Work required
Of all the lines in the material, how many carry the string "pink"? Respond with the number by itself.
Input records Block Start
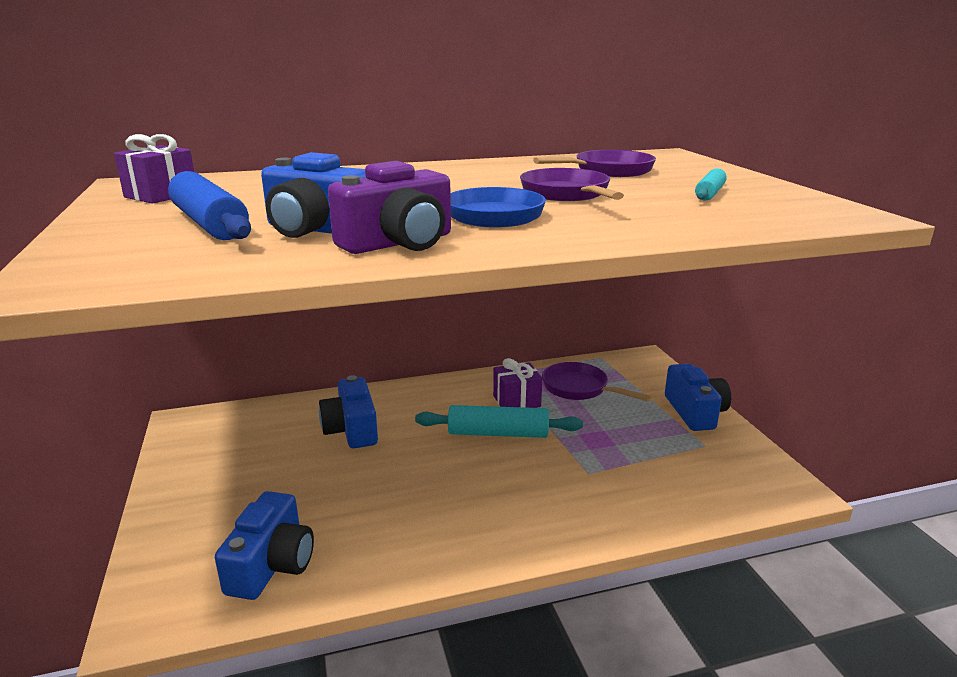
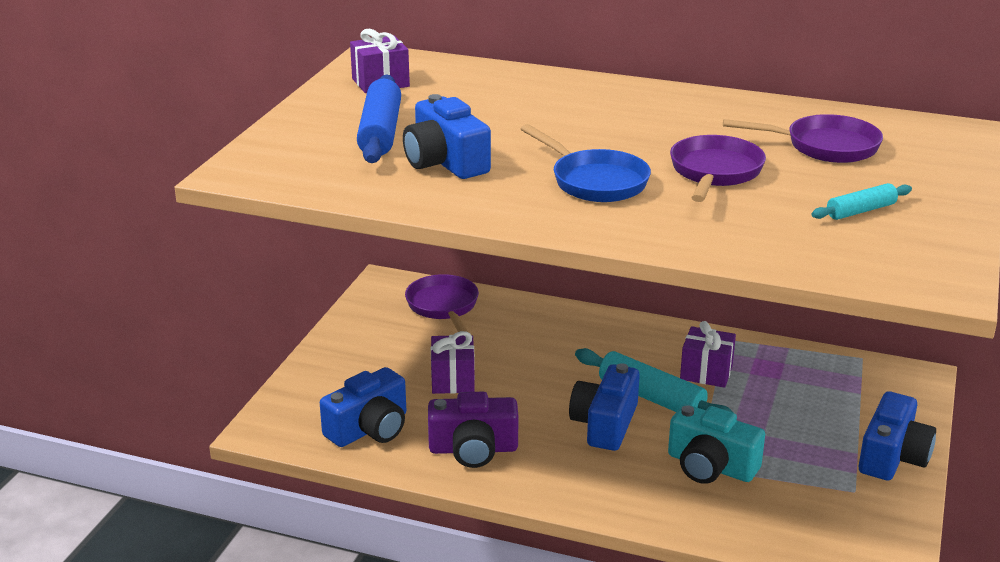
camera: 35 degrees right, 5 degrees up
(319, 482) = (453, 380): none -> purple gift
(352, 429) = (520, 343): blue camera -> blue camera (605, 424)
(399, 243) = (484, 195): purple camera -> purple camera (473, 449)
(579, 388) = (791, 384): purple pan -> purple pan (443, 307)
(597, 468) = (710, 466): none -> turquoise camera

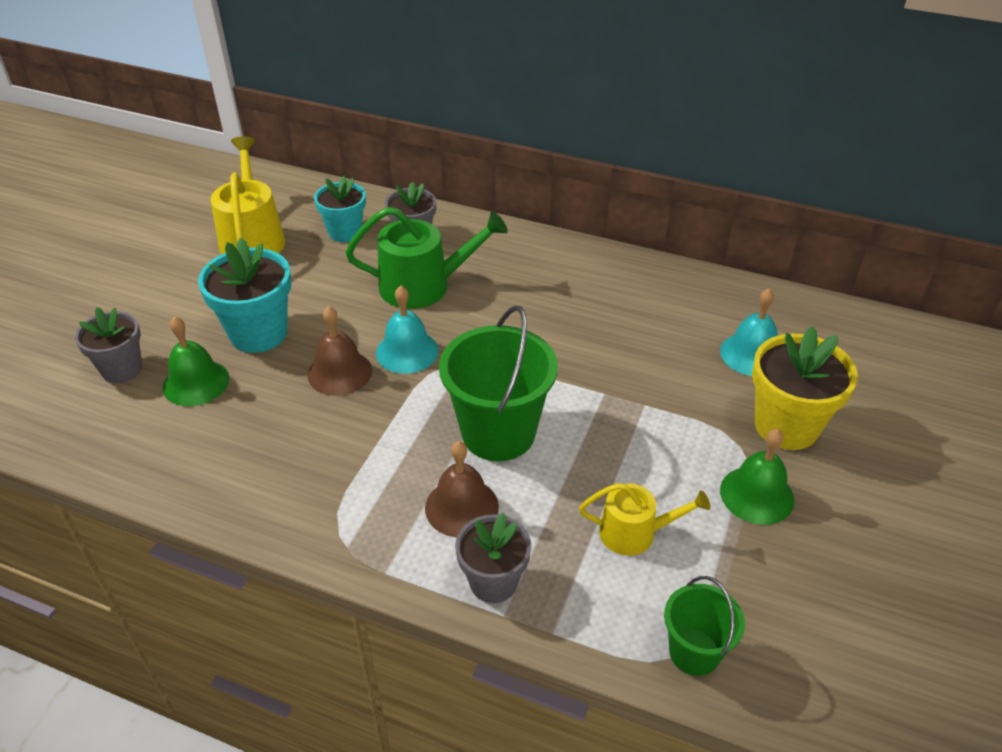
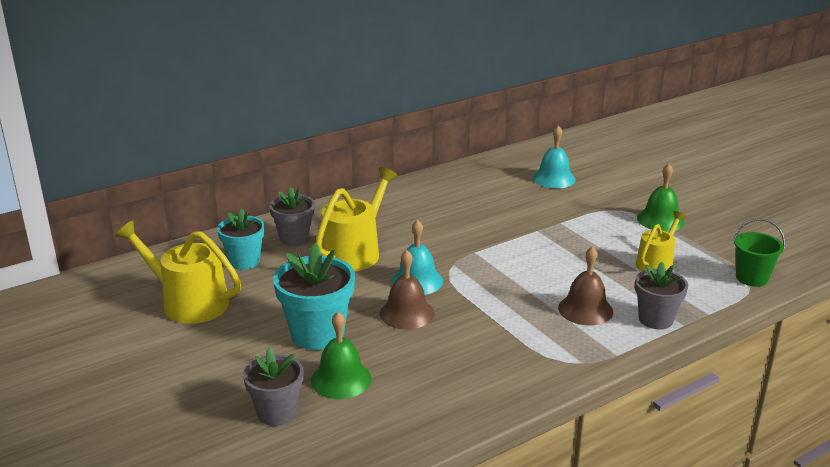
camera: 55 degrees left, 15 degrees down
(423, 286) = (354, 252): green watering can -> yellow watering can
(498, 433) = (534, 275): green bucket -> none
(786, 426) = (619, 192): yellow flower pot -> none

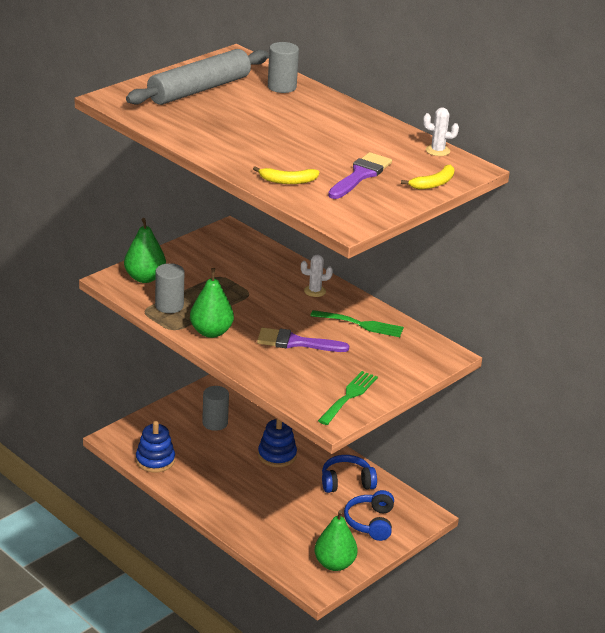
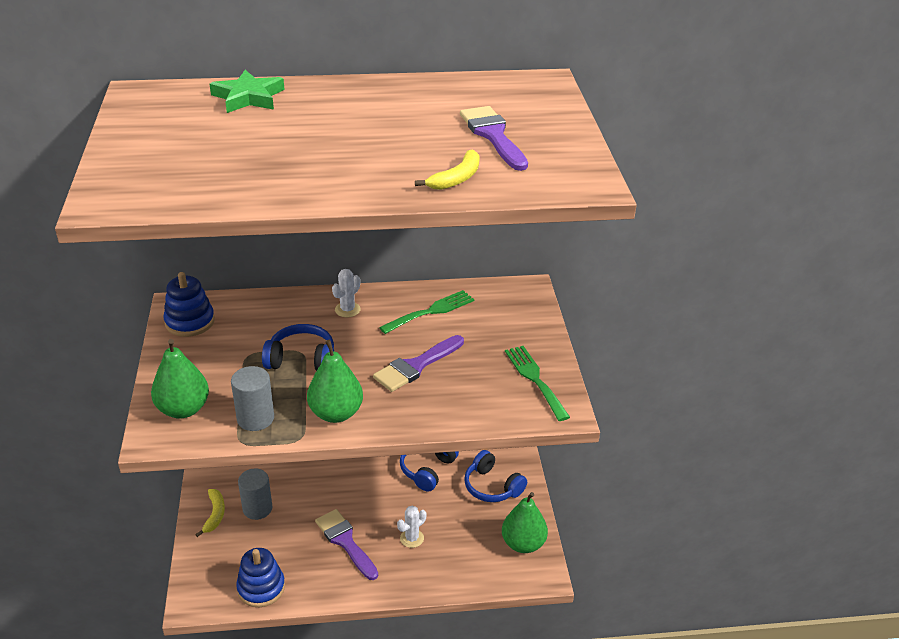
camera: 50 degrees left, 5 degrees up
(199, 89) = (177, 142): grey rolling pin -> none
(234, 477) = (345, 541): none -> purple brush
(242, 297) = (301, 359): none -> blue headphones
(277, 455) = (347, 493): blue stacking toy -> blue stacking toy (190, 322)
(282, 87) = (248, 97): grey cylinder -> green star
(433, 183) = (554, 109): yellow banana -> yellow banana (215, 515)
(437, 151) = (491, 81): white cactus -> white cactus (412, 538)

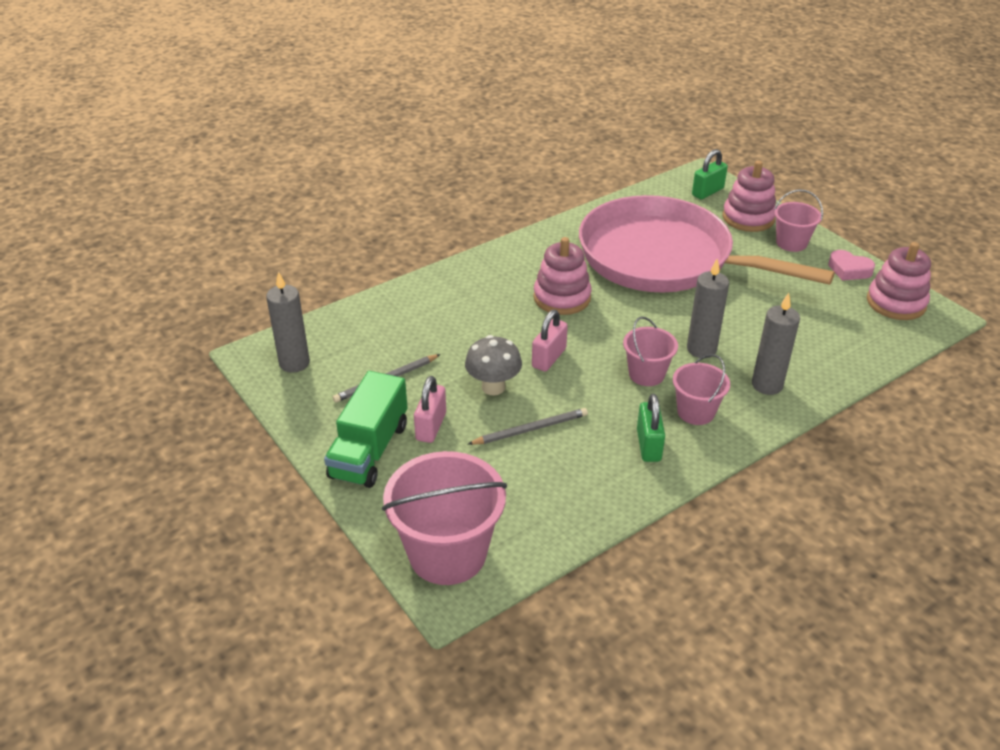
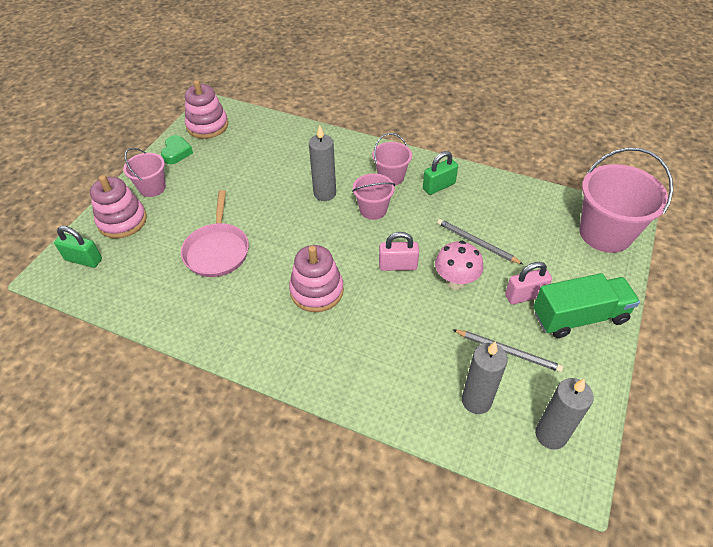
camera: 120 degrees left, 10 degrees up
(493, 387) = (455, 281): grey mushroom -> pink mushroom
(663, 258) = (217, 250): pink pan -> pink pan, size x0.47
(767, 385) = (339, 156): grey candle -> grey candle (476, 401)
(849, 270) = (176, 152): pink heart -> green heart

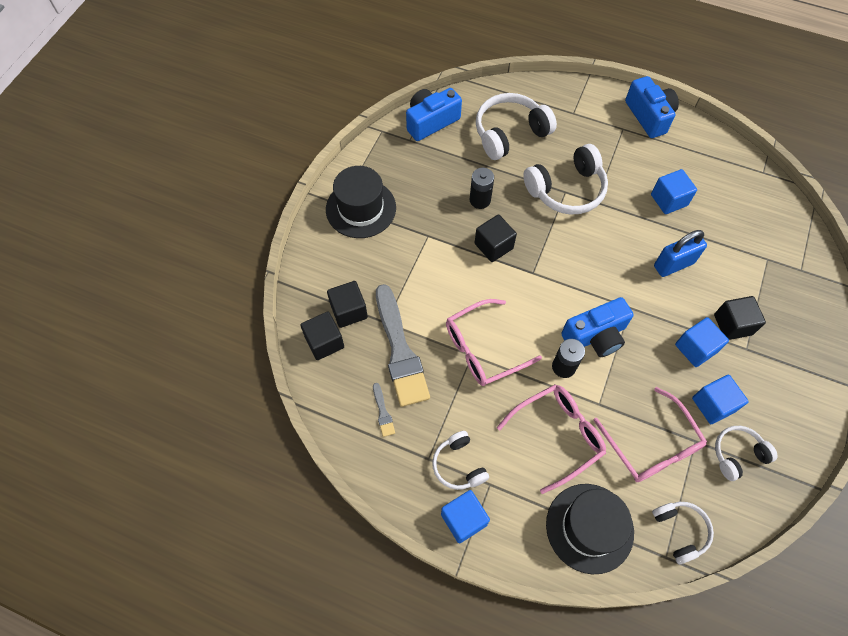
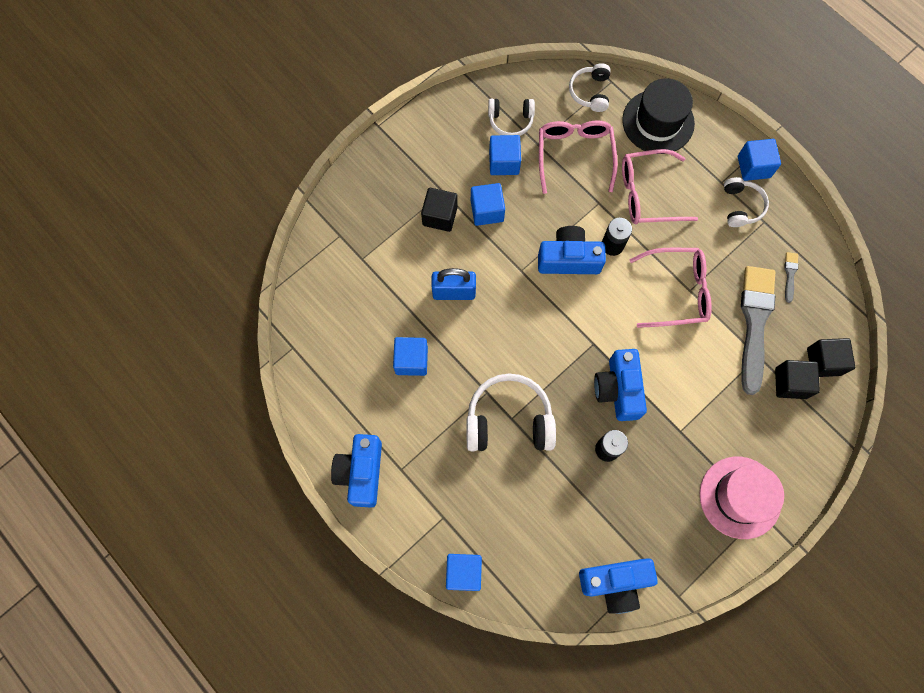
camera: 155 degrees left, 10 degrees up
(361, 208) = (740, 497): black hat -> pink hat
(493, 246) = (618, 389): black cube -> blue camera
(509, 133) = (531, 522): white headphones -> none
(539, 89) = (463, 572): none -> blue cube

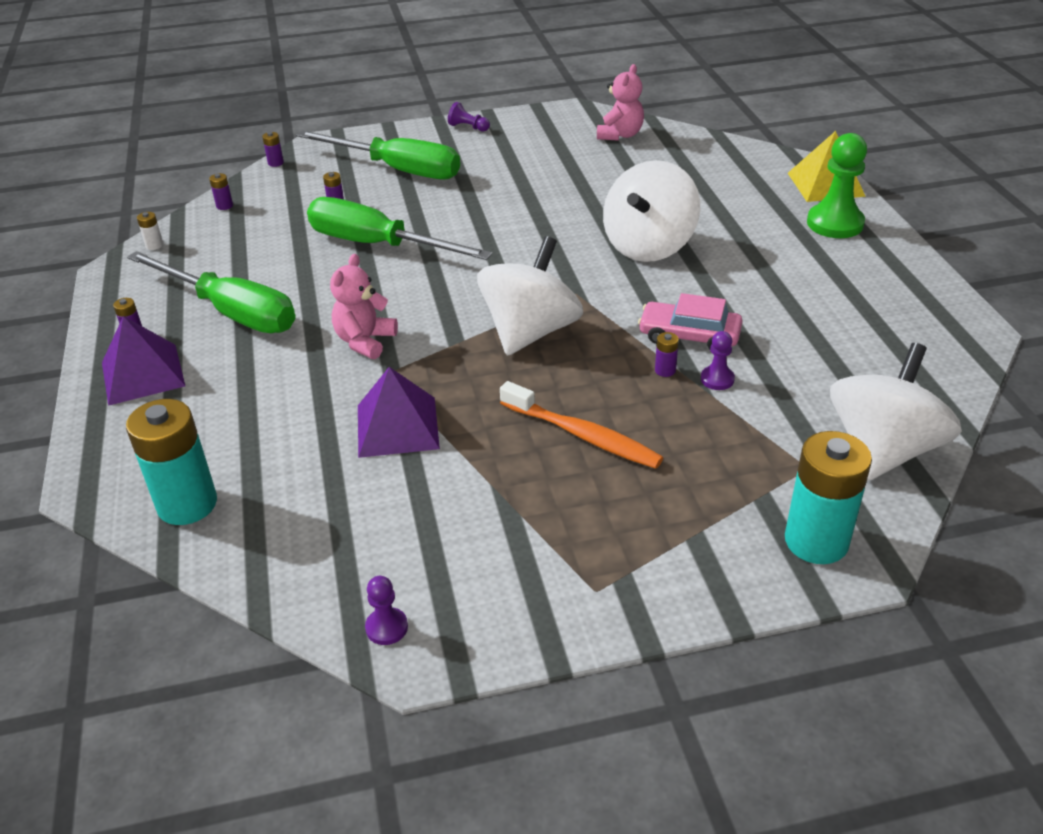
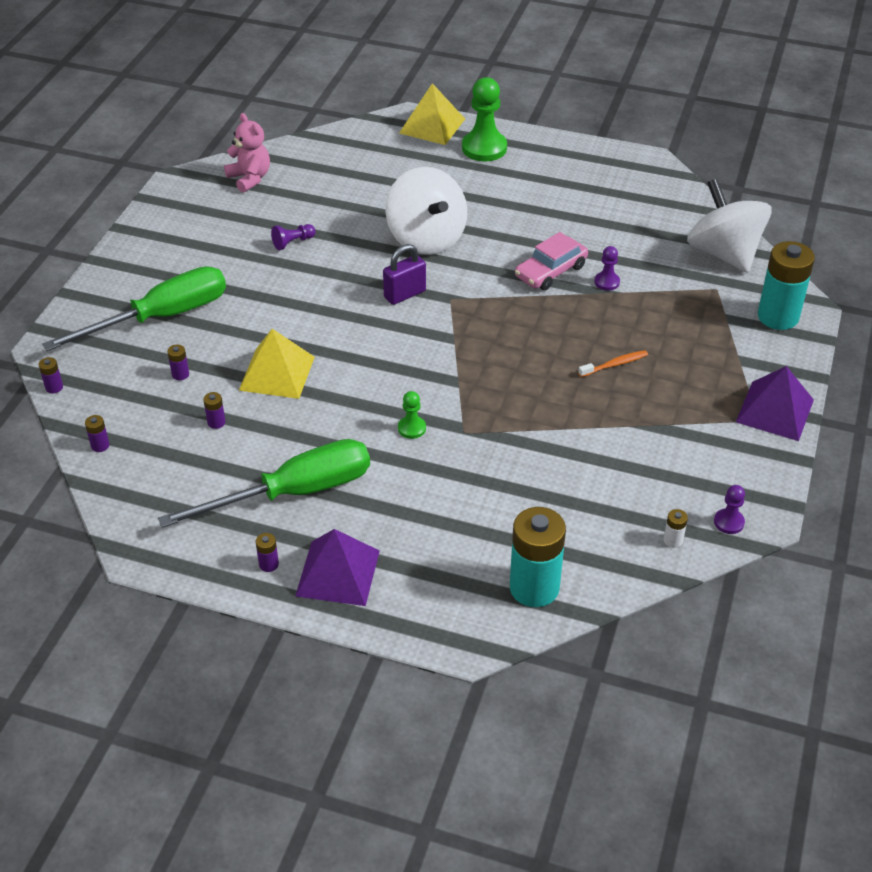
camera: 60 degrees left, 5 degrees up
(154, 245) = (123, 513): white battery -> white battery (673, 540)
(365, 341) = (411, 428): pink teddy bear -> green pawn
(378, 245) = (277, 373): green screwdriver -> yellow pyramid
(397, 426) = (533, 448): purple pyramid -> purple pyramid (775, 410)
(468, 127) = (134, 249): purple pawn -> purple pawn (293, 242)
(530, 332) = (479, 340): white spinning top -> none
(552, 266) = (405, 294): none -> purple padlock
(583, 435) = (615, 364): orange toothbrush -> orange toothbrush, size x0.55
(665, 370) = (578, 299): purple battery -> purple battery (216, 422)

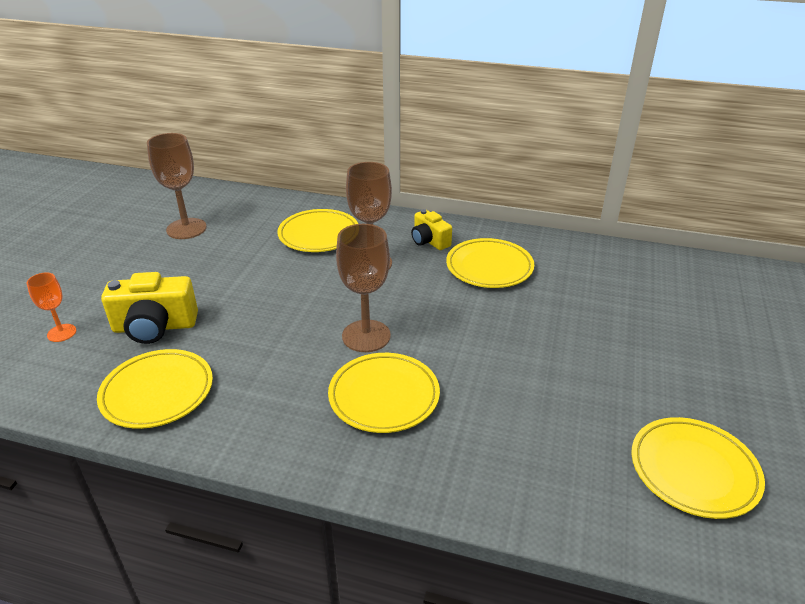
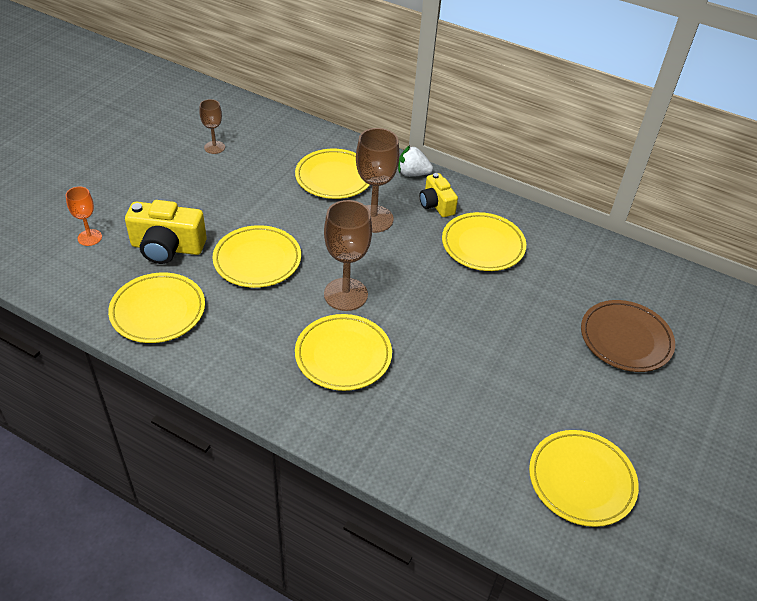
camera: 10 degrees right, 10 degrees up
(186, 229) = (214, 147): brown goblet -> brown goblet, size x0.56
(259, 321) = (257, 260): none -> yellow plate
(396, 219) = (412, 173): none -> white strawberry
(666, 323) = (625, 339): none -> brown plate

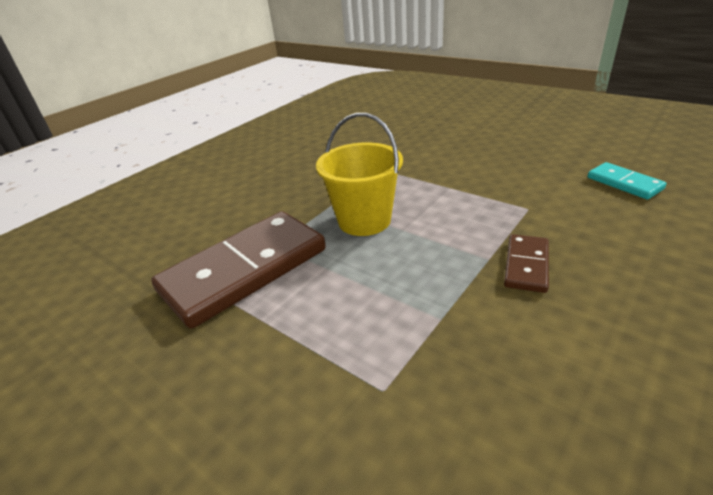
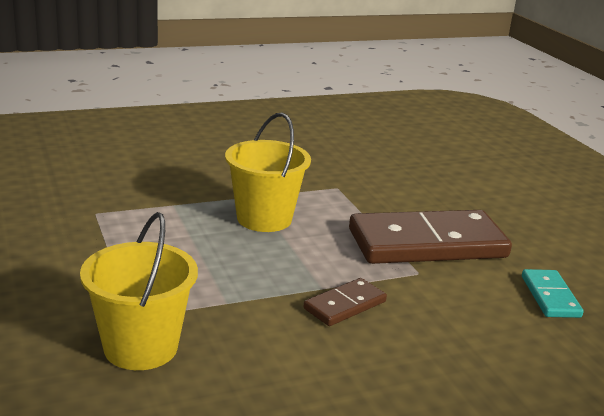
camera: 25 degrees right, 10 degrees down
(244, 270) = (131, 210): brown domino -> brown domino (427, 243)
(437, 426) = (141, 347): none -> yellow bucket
Input records Block End
Task result
5